- [Task brief] Print the lines below word for word, beginning at the very first one and continuing through the one containing "16: (95, 244)", and stop there. Don't include the pictures in your answer.

- [Data supplied]
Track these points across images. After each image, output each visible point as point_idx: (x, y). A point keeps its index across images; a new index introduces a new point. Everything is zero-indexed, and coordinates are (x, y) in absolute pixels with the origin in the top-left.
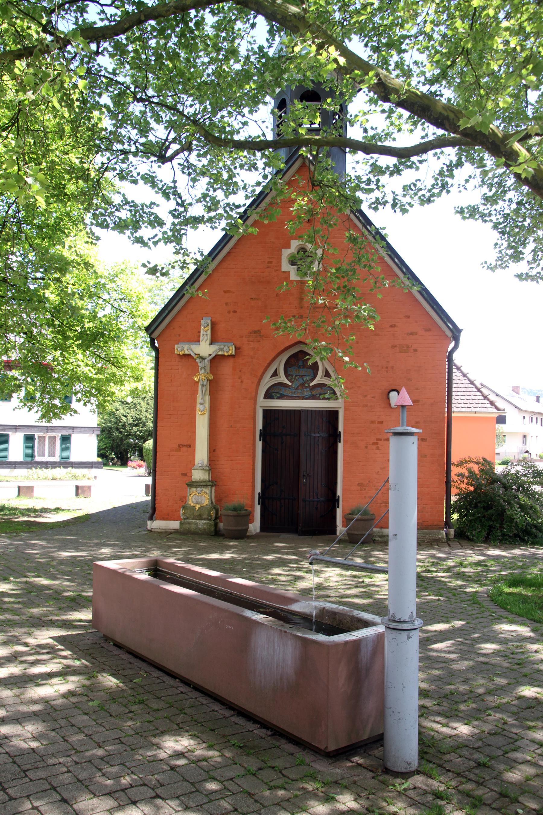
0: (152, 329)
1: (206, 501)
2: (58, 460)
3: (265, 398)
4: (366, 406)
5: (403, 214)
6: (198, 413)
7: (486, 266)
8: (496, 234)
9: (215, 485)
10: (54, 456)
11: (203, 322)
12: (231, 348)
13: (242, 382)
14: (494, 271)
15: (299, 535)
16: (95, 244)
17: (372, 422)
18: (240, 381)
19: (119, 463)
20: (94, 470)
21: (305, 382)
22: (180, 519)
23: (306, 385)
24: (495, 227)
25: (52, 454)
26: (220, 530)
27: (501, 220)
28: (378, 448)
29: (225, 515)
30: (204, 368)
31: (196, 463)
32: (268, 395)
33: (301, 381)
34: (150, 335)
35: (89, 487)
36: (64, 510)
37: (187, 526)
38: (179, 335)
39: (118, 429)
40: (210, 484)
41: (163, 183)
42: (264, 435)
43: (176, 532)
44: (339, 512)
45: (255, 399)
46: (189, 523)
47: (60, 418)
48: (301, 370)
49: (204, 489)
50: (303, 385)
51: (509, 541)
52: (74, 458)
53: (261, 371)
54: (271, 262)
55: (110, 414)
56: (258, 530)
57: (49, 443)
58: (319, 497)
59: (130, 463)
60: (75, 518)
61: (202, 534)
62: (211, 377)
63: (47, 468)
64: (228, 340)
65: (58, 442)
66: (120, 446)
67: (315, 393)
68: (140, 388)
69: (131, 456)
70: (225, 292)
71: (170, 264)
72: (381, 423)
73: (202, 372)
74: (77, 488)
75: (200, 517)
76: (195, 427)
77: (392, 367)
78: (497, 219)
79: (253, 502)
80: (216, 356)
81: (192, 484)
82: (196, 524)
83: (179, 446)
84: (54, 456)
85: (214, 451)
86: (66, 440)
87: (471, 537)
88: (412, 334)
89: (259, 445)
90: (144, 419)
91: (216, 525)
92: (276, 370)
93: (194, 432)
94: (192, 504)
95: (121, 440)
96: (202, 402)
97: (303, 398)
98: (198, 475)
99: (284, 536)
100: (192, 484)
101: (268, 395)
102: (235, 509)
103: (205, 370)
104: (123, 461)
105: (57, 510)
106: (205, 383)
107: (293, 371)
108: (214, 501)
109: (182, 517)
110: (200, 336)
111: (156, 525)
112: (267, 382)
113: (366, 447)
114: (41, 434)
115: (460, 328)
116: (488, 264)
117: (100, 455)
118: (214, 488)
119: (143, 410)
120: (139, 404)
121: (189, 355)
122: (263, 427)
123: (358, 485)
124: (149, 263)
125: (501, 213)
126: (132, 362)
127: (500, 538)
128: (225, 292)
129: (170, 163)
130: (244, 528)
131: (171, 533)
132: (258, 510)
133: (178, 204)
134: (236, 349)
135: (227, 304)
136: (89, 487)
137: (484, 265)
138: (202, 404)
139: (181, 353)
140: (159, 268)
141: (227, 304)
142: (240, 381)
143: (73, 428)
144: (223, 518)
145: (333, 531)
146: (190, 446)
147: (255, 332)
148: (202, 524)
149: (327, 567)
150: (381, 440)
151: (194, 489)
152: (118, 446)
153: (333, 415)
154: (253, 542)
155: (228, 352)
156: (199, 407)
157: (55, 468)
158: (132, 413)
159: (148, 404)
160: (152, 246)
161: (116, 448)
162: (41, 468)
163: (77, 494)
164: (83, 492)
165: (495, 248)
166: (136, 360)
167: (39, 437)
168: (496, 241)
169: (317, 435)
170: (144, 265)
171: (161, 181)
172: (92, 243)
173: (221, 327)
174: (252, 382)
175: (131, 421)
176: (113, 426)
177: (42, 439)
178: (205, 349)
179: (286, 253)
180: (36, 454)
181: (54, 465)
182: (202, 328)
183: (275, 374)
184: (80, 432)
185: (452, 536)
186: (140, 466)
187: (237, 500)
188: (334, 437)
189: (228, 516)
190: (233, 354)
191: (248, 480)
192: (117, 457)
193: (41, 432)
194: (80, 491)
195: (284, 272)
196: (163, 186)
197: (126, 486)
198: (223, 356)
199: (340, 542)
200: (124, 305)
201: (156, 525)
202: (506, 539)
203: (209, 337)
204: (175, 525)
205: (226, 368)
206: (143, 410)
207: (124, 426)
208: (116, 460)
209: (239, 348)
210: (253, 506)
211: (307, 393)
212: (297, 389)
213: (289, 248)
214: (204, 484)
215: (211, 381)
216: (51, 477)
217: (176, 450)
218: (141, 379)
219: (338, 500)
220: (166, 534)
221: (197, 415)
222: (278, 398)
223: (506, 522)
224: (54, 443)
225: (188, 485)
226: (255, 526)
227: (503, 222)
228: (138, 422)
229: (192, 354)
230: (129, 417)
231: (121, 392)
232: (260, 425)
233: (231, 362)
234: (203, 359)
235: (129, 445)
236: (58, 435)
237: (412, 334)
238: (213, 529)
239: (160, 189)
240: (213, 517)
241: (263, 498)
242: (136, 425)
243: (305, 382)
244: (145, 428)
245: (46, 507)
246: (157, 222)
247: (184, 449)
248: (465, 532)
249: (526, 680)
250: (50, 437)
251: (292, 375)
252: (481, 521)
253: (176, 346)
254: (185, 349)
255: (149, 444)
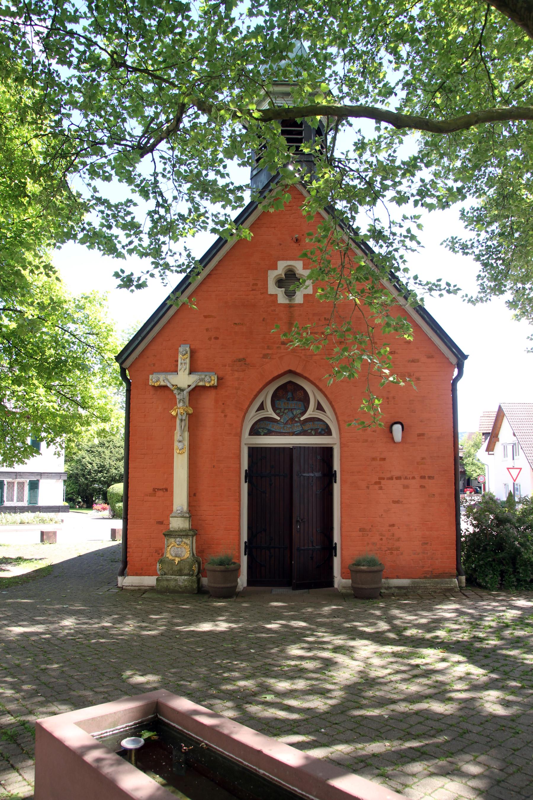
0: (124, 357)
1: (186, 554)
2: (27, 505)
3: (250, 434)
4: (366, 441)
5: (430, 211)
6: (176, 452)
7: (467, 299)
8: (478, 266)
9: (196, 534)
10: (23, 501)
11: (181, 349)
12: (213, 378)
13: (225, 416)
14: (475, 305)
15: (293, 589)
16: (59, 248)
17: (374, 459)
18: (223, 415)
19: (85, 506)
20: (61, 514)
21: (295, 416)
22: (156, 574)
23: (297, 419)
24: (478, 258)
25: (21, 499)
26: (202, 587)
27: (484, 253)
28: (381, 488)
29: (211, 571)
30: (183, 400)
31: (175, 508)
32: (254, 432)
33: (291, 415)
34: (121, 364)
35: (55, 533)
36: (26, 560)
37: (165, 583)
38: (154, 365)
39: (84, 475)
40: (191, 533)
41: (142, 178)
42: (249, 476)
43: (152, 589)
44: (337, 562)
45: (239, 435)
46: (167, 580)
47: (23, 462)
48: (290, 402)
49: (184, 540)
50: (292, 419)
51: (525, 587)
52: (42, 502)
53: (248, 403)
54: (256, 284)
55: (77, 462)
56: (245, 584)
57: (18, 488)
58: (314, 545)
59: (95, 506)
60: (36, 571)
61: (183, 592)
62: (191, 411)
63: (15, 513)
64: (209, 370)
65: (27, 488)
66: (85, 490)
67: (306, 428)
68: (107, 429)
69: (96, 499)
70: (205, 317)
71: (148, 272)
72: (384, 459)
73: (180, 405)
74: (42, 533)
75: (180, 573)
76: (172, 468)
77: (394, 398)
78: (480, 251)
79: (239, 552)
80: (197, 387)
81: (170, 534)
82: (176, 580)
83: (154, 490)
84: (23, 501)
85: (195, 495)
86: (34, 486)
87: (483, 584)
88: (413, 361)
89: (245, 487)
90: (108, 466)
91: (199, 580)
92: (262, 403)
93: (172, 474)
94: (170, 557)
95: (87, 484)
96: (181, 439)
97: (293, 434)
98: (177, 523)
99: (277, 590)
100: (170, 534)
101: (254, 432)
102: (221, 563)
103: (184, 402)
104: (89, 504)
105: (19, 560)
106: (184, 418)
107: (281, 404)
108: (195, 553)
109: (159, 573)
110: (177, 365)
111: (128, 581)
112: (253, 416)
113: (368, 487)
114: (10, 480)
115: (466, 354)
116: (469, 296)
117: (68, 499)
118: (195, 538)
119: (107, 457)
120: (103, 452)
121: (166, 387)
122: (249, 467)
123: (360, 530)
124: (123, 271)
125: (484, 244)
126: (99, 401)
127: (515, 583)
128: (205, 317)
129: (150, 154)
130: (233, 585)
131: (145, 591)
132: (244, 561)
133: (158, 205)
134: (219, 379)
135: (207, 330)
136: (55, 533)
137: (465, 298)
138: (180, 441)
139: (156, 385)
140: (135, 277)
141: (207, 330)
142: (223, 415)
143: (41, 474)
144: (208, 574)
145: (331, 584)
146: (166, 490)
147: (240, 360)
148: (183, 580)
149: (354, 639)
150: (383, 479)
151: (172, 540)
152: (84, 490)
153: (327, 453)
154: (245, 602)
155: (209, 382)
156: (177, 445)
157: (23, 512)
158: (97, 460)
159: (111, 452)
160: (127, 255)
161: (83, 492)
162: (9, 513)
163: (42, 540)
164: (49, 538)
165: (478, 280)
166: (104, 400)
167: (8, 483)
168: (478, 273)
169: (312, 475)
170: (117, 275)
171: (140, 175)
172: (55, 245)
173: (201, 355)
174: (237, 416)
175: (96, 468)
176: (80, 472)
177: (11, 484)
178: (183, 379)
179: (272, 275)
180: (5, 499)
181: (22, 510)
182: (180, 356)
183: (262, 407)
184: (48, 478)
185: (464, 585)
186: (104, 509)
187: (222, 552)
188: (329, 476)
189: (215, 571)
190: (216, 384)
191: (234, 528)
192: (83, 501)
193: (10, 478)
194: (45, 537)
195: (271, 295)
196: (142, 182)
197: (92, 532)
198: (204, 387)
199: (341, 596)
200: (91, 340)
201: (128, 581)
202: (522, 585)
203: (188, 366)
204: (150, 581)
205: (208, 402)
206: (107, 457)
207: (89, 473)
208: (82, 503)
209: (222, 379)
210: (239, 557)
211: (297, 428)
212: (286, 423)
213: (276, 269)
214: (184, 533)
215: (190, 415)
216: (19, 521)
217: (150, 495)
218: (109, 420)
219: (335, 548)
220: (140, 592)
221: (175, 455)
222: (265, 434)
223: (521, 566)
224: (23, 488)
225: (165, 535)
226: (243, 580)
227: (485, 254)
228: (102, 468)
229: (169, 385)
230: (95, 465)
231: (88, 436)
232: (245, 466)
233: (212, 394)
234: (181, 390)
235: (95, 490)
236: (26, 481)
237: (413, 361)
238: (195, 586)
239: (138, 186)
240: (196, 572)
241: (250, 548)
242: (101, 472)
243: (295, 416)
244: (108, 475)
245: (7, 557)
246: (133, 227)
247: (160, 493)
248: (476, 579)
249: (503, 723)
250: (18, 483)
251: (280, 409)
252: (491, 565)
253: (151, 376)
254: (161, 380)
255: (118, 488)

- [Task result]
Track these points across images. After each image, output each visible point as point_idx: (x, y). A point keeps its index across images; a new index introduces a new point. Everything is zero-indexed, and coordinates are (x, y) in absolute pixels with the origin in the top-left.
0: (152, 329)
1: (206, 501)
2: (58, 460)
3: (265, 398)
4: (366, 406)
5: (403, 214)
6: (198, 413)
7: (486, 266)
8: (496, 234)
9: (215, 485)
10: (54, 456)
11: (203, 322)
12: (231, 348)
13: (242, 382)
14: (494, 271)
15: (299, 535)
16: (95, 244)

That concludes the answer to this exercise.